=== The data ===
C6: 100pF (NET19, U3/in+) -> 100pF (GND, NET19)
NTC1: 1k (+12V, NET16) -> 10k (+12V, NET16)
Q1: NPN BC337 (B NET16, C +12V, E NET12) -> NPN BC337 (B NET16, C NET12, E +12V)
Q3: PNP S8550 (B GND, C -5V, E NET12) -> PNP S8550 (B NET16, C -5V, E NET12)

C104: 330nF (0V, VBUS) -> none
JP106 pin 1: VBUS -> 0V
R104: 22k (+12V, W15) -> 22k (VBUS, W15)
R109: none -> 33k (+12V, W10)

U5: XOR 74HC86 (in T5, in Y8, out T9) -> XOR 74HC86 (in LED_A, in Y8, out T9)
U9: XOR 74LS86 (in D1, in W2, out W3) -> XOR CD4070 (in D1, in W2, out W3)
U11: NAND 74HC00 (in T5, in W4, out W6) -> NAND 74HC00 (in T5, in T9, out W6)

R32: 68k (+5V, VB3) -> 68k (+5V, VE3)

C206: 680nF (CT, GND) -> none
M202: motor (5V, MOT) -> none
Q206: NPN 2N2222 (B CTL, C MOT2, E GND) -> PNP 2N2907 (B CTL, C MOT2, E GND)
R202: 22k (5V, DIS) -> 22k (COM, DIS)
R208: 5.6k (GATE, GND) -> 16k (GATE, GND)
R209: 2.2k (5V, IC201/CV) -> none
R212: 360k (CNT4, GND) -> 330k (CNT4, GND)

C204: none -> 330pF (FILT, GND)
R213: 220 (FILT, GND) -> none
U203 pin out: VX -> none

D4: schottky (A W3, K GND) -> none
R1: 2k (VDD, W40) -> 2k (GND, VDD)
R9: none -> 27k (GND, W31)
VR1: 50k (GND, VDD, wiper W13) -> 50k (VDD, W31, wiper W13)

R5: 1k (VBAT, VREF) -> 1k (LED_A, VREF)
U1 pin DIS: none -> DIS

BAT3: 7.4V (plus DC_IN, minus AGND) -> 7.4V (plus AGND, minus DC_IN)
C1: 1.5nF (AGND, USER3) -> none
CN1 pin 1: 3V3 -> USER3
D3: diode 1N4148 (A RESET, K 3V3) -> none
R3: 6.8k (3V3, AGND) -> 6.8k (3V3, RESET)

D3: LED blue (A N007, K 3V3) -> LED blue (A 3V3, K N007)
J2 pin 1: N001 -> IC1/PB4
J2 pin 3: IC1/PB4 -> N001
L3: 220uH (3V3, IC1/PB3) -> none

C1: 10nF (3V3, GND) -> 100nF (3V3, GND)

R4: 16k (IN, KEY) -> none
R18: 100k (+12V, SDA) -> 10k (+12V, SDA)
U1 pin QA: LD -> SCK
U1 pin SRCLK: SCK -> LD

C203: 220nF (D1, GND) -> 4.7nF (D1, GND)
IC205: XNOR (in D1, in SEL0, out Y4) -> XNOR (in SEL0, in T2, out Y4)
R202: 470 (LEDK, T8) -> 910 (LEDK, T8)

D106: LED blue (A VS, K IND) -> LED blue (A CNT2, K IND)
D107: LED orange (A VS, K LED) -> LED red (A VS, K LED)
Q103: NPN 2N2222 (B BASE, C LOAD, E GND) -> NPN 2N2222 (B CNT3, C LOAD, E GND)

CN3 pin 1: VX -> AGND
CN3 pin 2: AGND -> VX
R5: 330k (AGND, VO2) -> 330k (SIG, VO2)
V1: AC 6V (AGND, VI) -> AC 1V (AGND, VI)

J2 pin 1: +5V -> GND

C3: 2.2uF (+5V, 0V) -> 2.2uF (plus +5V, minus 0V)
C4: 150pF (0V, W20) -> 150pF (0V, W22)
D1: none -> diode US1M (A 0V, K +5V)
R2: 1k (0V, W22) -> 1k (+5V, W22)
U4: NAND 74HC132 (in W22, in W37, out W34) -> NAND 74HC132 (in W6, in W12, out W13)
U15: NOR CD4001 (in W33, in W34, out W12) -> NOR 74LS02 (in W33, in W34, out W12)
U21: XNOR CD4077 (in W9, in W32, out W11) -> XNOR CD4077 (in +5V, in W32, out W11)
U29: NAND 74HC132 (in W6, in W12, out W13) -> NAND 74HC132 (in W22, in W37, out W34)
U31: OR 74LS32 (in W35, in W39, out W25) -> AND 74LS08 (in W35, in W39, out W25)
===
## Problem to work on
Quote exactly and only the lines from the one holding "U15: NOR CD4001" through the end of the data.

## Result of the exercise
U15: NOR CD4001 (in W33, in W34, out W12) -> NOR 74LS02 (in W33, in W34, out W12)
U21: XNOR CD4077 (in W9, in W32, out W11) -> XNOR CD4077 (in +5V, in W32, out W11)
U29: NAND 74HC132 (in W6, in W12, out W13) -> NAND 74HC132 (in W22, in W37, out W34)
U31: OR 74LS32 (in W35, in W39, out W25) -> AND 74LS08 (in W35, in W39, out W25)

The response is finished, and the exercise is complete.